| Work to complete |
In the records below, find the line with "brown cone G6 level 1 -> none" and the line with "none -> blue plate E8:F9 level 1". Print both exactly, along with every line between them, and no other line.

| Information shown |
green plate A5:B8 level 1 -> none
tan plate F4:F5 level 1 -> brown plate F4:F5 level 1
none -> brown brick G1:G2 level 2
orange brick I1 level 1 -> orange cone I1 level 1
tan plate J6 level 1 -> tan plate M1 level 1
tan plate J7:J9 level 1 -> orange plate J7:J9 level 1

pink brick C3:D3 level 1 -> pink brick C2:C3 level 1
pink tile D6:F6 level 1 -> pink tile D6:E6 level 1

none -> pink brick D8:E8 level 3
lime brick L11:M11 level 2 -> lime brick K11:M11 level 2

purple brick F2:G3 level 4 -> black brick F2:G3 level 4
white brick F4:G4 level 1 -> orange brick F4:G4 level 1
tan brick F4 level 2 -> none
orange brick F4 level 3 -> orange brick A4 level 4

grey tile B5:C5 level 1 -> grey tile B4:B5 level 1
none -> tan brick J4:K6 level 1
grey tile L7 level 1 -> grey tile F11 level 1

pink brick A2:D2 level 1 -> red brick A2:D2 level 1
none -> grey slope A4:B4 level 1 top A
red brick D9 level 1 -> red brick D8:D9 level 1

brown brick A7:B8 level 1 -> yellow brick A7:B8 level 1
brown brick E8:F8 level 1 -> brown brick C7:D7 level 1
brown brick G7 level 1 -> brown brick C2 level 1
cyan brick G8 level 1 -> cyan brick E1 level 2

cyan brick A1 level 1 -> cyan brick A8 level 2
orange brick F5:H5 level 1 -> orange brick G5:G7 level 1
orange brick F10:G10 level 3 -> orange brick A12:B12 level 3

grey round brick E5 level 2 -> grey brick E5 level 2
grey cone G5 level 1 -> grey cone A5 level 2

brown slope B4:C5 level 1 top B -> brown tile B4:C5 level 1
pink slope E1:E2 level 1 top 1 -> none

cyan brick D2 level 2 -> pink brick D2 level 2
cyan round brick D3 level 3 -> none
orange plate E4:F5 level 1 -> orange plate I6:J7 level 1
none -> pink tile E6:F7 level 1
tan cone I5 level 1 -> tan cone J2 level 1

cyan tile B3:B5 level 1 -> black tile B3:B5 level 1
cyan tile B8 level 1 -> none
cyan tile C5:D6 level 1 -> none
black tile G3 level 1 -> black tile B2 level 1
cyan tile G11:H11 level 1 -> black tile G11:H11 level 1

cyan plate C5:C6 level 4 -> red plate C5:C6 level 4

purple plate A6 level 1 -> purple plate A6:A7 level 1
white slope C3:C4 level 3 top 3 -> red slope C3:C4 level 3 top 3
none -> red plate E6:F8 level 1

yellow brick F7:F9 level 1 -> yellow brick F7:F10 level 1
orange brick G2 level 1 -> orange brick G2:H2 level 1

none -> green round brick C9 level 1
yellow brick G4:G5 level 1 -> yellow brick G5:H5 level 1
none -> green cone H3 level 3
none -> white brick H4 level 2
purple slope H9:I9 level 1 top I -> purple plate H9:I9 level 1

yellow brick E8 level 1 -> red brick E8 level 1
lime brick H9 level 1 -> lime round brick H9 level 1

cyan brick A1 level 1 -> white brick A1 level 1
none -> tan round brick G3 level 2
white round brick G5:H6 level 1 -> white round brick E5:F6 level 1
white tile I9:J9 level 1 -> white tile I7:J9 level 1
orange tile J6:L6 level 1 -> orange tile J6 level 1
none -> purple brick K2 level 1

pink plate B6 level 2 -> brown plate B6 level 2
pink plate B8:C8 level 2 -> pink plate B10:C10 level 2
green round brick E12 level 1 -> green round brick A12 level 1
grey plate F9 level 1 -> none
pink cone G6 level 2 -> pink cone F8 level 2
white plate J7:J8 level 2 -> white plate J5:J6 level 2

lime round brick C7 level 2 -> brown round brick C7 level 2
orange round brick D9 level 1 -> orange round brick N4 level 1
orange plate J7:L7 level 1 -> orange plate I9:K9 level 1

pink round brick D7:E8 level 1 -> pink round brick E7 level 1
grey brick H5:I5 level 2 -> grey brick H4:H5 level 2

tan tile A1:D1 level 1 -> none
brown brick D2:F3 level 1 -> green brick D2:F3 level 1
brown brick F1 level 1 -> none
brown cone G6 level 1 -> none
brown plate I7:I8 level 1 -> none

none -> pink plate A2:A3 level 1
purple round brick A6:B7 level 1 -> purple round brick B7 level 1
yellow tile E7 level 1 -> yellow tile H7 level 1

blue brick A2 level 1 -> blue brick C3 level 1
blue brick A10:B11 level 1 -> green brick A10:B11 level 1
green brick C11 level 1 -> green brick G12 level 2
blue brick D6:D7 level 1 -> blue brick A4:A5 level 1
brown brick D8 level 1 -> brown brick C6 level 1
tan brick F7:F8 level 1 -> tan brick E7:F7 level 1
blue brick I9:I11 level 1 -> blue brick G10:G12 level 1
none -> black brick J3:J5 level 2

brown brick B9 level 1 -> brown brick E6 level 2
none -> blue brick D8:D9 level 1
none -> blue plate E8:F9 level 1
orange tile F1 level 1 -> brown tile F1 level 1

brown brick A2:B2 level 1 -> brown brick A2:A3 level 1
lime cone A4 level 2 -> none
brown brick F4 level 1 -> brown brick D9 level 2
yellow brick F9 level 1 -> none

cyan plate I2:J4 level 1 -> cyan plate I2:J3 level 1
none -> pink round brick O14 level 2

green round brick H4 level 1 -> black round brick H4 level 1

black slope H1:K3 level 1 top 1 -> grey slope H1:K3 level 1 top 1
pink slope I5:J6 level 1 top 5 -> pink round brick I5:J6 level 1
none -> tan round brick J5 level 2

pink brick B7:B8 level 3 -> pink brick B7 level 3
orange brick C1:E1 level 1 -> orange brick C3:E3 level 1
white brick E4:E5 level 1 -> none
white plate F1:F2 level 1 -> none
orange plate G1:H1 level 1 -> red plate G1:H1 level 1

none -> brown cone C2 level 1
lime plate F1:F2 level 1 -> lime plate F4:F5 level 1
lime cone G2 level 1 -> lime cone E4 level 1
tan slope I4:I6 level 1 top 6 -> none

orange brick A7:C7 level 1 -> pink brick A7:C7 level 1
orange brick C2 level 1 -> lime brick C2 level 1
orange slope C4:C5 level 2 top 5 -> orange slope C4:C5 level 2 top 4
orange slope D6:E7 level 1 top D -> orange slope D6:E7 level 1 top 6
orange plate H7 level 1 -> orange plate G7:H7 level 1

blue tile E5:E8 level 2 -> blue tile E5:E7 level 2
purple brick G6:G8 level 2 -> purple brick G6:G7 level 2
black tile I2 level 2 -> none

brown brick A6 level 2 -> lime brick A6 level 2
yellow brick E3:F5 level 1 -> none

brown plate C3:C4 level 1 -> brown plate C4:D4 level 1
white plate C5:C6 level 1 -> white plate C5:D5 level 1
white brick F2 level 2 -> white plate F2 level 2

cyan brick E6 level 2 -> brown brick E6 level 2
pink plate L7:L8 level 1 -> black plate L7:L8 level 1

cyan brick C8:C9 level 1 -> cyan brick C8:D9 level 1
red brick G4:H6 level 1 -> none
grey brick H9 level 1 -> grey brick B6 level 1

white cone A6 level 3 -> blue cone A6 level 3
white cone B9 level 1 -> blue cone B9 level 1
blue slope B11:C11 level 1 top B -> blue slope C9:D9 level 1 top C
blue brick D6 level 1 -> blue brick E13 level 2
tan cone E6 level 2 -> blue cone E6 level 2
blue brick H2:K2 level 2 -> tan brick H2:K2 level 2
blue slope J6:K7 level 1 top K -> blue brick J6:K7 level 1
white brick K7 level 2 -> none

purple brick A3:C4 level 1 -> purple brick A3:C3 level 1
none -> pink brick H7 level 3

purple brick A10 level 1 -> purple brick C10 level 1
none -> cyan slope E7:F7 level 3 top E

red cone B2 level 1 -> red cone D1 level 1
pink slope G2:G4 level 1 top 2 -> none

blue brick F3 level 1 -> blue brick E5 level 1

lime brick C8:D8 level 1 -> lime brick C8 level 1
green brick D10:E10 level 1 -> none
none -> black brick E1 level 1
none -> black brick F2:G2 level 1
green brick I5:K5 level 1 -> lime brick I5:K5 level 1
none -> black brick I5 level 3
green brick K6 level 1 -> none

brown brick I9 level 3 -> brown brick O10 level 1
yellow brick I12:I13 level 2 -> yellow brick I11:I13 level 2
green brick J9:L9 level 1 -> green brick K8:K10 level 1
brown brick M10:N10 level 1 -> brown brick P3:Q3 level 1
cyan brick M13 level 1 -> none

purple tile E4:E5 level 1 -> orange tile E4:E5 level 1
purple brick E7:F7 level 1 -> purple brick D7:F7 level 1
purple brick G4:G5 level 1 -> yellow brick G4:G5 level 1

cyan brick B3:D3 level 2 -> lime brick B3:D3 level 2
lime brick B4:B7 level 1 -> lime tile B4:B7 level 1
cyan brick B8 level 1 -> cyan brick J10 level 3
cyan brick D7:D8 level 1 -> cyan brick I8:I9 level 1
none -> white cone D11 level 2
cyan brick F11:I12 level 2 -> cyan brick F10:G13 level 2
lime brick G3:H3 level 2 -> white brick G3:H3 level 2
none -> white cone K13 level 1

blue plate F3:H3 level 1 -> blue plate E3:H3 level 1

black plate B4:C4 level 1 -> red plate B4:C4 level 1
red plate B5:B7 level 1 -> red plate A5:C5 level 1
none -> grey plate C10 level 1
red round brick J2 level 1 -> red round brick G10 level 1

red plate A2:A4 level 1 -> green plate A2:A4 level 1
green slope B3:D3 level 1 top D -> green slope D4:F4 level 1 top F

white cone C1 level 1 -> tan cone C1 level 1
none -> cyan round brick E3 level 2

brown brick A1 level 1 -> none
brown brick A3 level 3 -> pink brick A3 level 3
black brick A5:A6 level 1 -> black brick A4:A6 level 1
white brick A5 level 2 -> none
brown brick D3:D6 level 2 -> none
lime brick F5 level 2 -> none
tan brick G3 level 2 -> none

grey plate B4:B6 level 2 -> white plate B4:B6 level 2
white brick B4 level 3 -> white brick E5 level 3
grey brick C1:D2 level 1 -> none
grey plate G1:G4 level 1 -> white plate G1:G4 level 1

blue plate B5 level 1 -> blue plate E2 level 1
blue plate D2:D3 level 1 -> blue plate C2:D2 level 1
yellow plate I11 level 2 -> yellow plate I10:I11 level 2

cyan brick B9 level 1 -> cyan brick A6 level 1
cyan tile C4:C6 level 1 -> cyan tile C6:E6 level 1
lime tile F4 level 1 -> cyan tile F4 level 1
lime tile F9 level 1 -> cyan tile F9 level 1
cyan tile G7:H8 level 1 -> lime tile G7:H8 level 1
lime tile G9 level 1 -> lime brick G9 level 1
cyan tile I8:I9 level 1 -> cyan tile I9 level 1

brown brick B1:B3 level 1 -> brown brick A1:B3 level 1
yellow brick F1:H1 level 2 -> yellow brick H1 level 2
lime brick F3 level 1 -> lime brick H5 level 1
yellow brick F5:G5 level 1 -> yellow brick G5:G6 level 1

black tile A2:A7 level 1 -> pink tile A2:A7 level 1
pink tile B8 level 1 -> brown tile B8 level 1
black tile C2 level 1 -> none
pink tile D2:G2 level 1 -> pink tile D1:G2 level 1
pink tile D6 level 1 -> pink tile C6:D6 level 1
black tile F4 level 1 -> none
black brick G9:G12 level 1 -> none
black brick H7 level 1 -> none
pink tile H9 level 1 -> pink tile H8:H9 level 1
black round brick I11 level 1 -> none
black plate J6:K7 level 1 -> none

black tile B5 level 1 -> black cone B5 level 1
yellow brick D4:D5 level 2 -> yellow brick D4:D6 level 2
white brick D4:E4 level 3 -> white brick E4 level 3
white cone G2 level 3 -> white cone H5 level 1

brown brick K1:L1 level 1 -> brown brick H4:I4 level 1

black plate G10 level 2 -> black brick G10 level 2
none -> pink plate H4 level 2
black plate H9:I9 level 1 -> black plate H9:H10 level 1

| Task solution |
brown cone G6 level 1 -> none
brown plate I7:I8 level 1 -> none

none -> pink plate A2:A3 level 1
purple round brick A6:B7 level 1 -> purple round brick B7 level 1
yellow tile E7 level 1 -> yellow tile H7 level 1

blue brick A2 level 1 -> blue brick C3 level 1
blue brick A10:B11 level 1 -> green brick A10:B11 level 1
green brick C11 level 1 -> green brick G12 level 2
blue brick D6:D7 level 1 -> blue brick A4:A5 level 1
brown brick D8 level 1 -> brown brick C6 level 1
tan brick F7:F8 level 1 -> tan brick E7:F7 level 1
blue brick I9:I11 level 1 -> blue brick G10:G12 level 1
none -> black brick J3:J5 level 2

brown brick B9 level 1 -> brown brick E6 level 2
none -> blue brick D8:D9 level 1
none -> blue plate E8:F9 level 1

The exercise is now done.